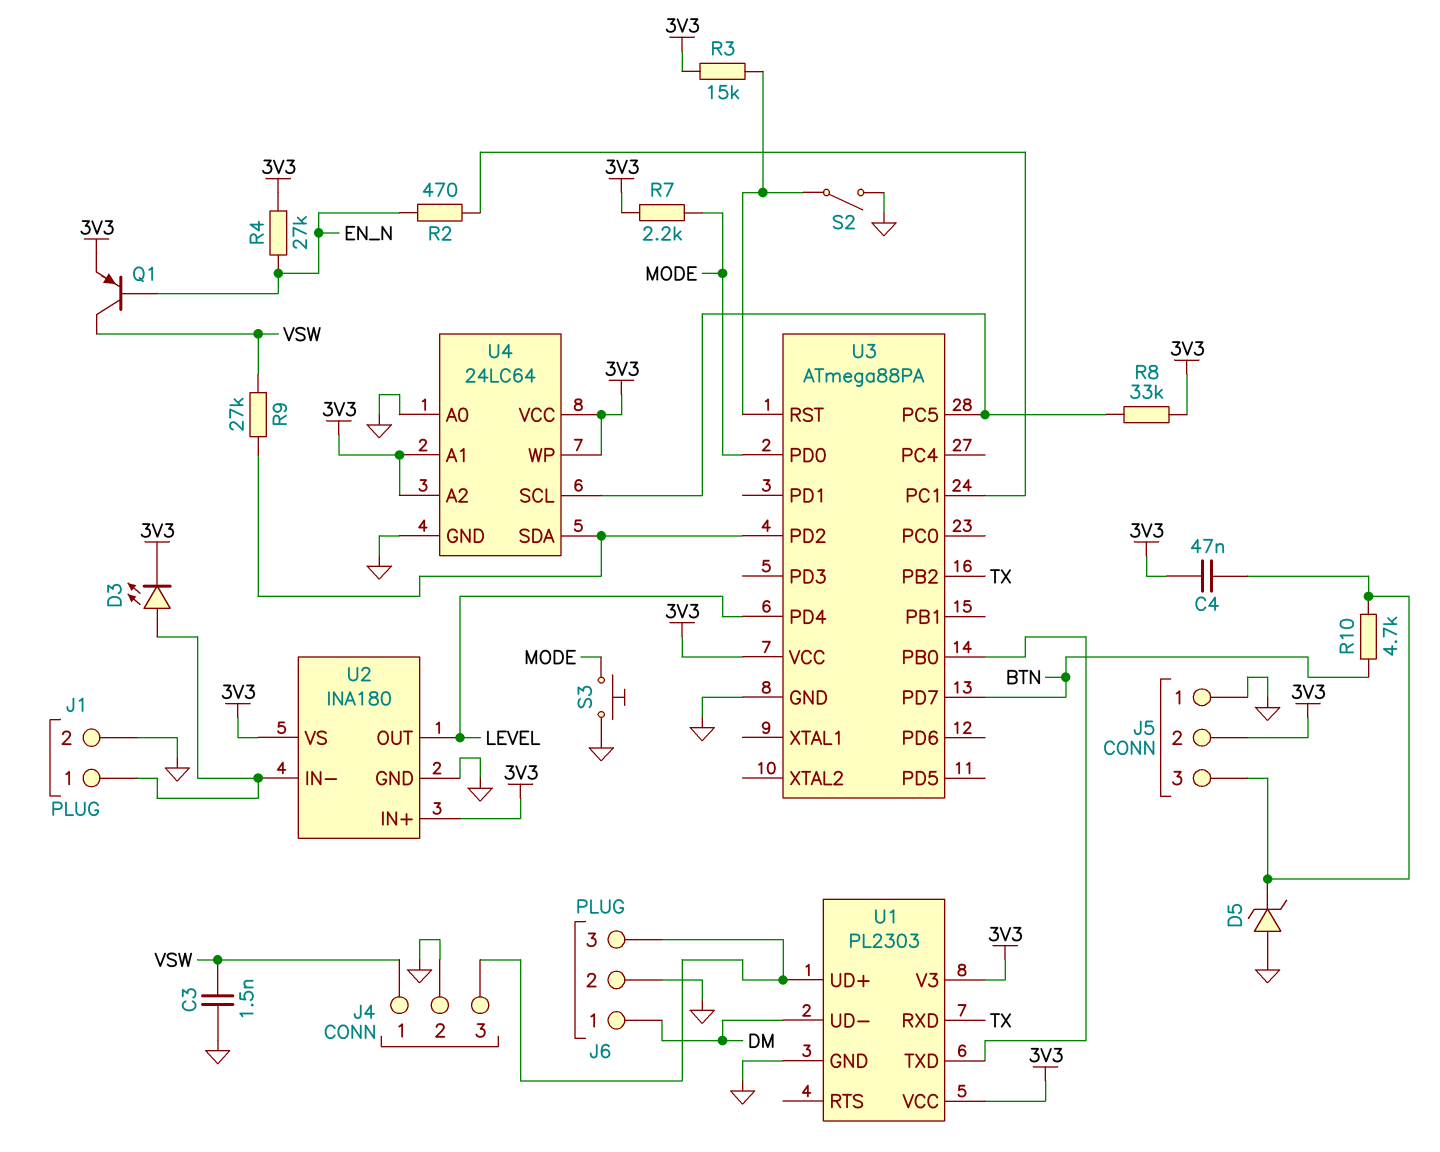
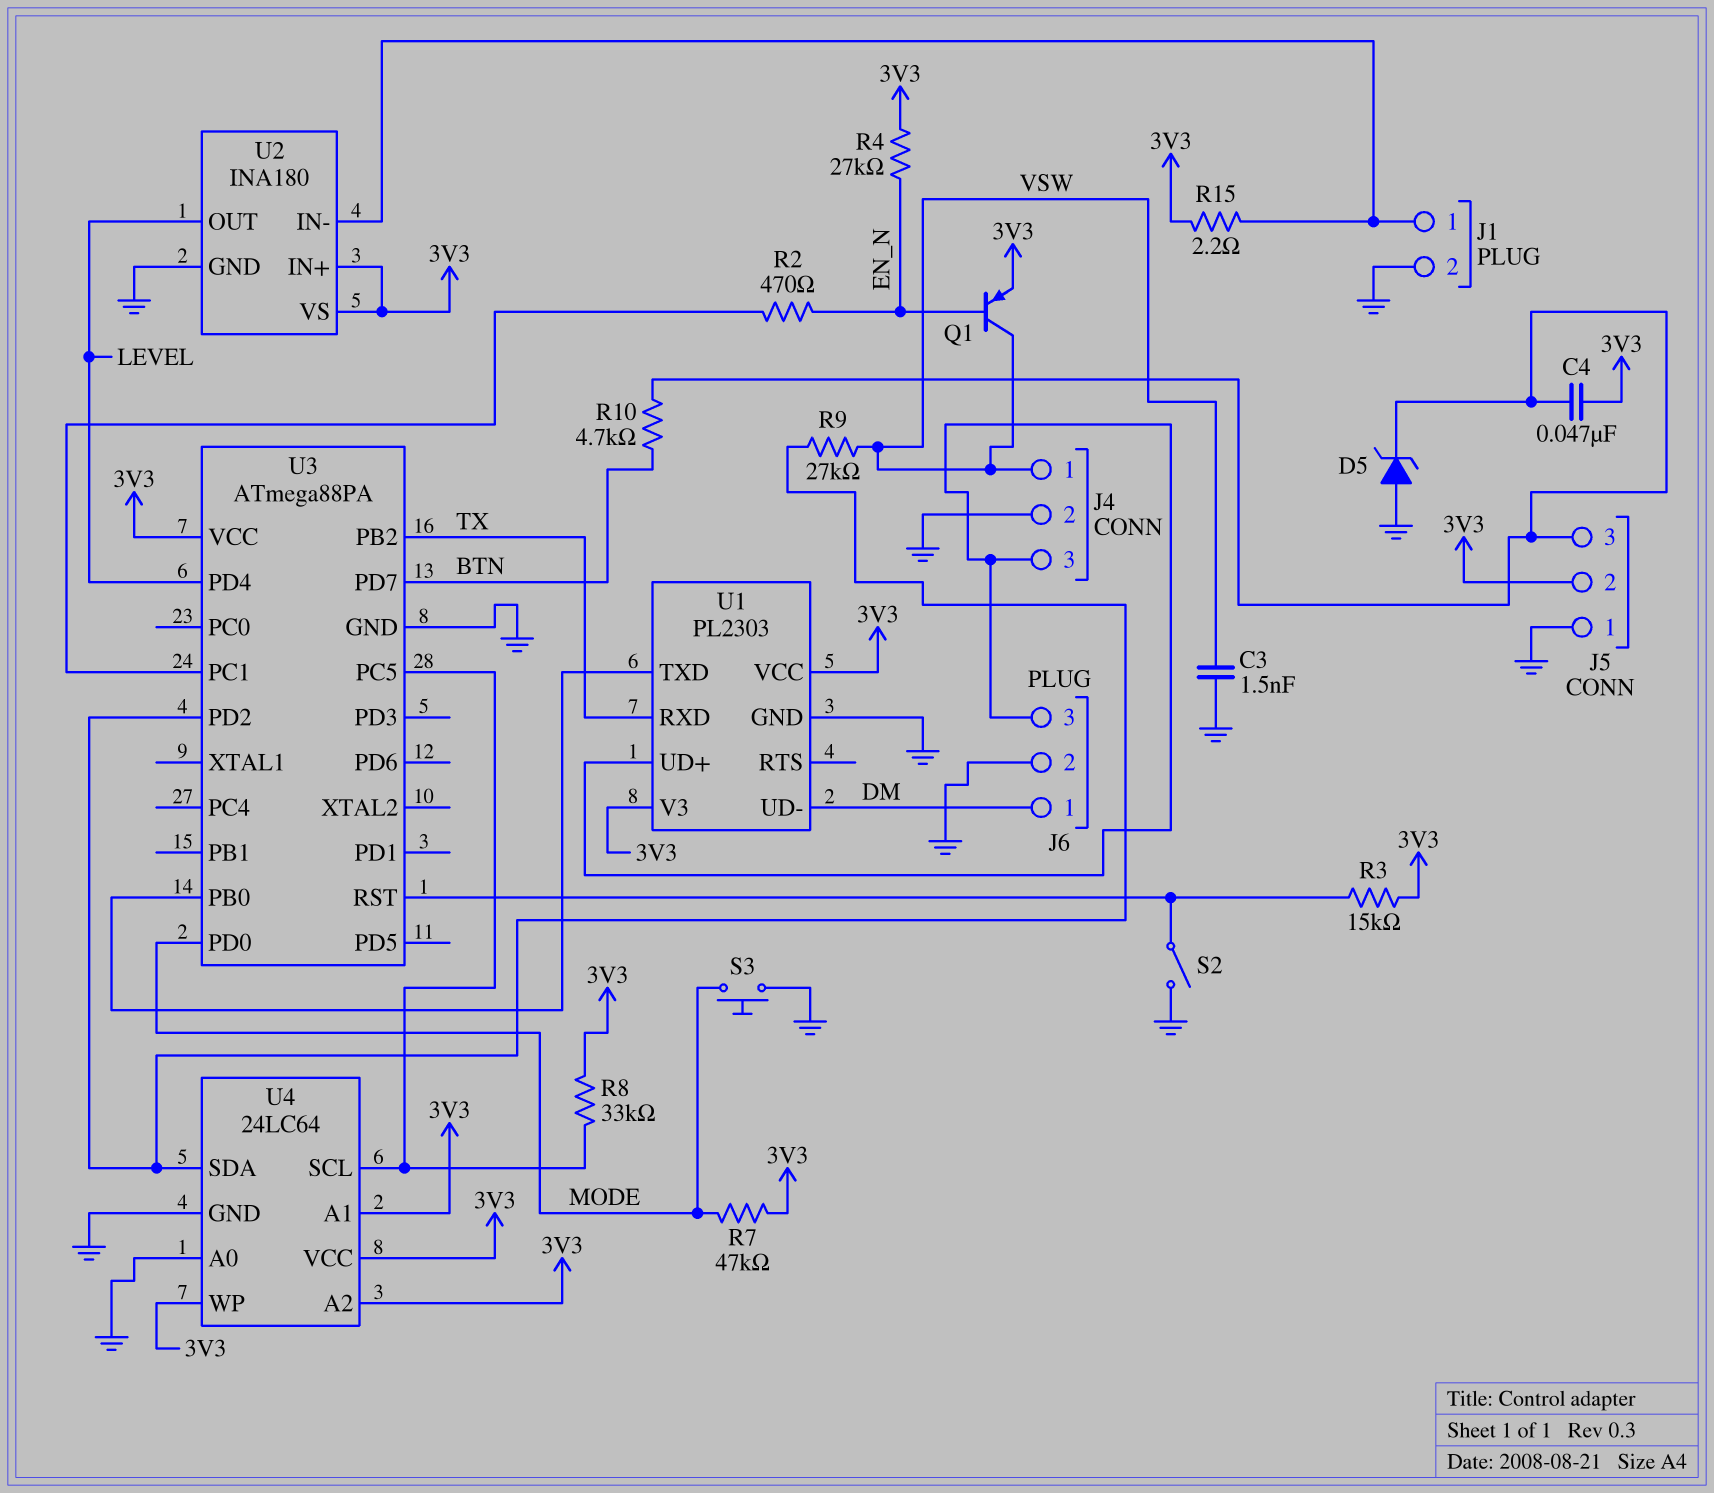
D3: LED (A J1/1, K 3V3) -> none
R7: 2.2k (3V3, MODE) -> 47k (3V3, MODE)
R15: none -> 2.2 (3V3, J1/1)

---

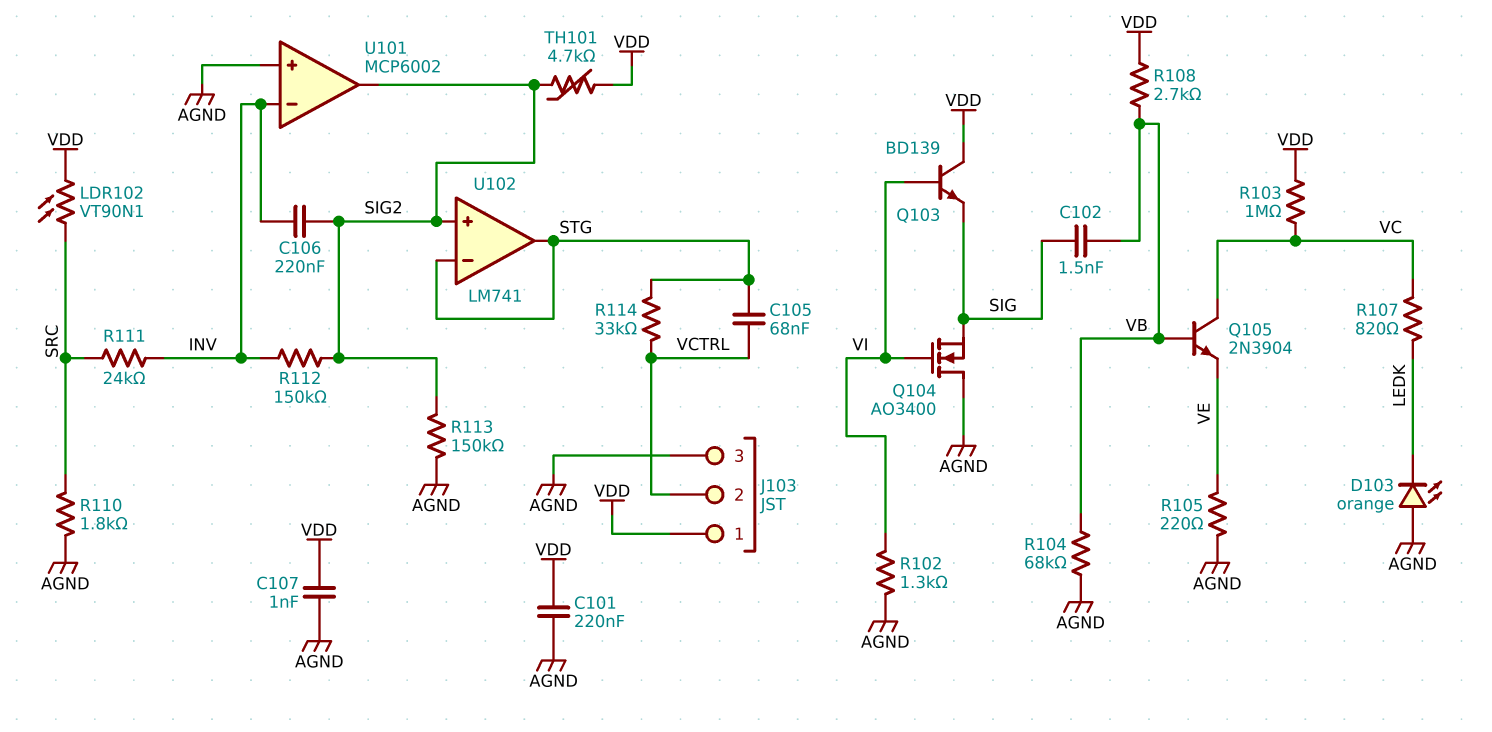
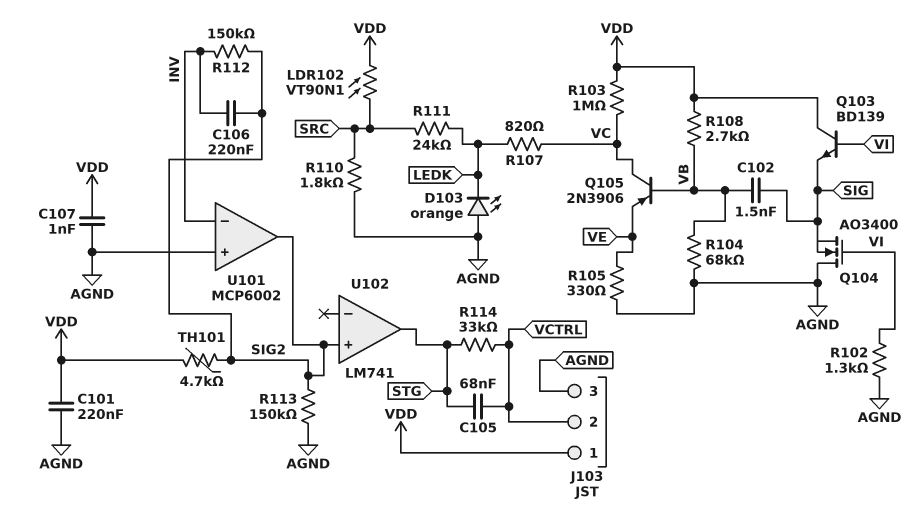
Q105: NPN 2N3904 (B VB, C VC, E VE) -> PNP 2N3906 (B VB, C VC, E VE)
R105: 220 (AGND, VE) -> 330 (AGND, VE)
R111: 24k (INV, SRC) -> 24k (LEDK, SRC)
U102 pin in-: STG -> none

---

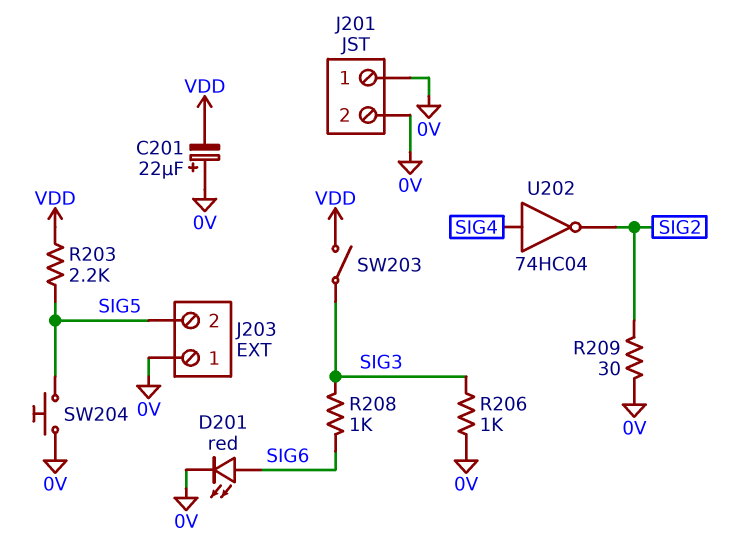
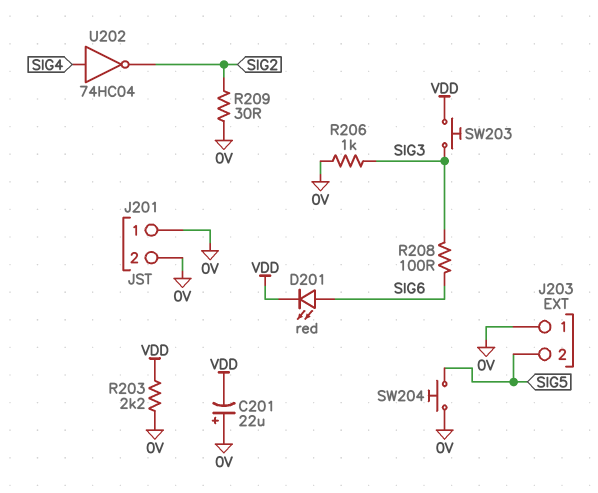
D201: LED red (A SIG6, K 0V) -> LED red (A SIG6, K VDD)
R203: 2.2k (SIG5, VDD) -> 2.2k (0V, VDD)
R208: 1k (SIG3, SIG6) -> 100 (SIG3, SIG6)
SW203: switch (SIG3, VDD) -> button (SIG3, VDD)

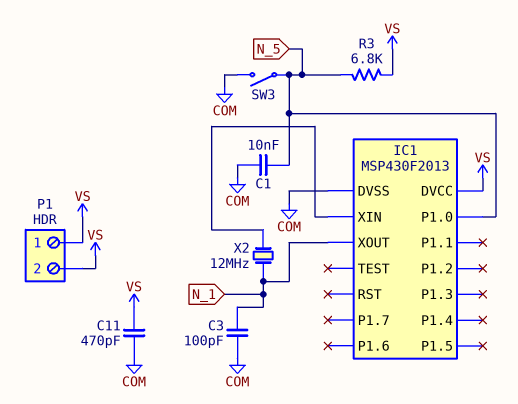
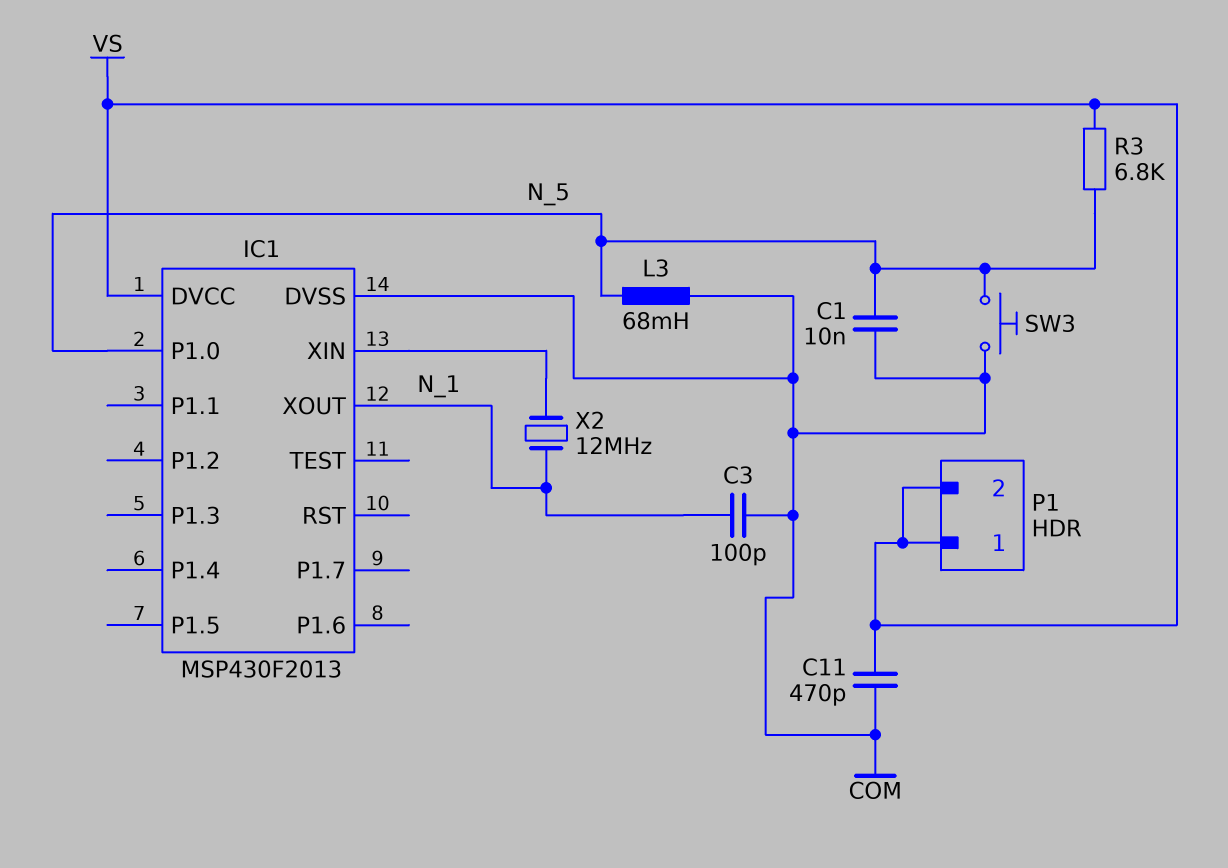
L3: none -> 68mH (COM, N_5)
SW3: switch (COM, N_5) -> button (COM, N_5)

DIRECTIONS FOR THIS TASK -> From the material above, set down exactly the lines starting at the one with "D3: LED (A J1/1, K 3V3) -> none" and ending at the one with "R15: none -> 2.2 (3V3, J1/1)", end lines included.

TASK RESPONSE ->
D3: LED (A J1/1, K 3V3) -> none
R7: 2.2k (3V3, MODE) -> 47k (3V3, MODE)
R15: none -> 2.2 (3V3, J1/1)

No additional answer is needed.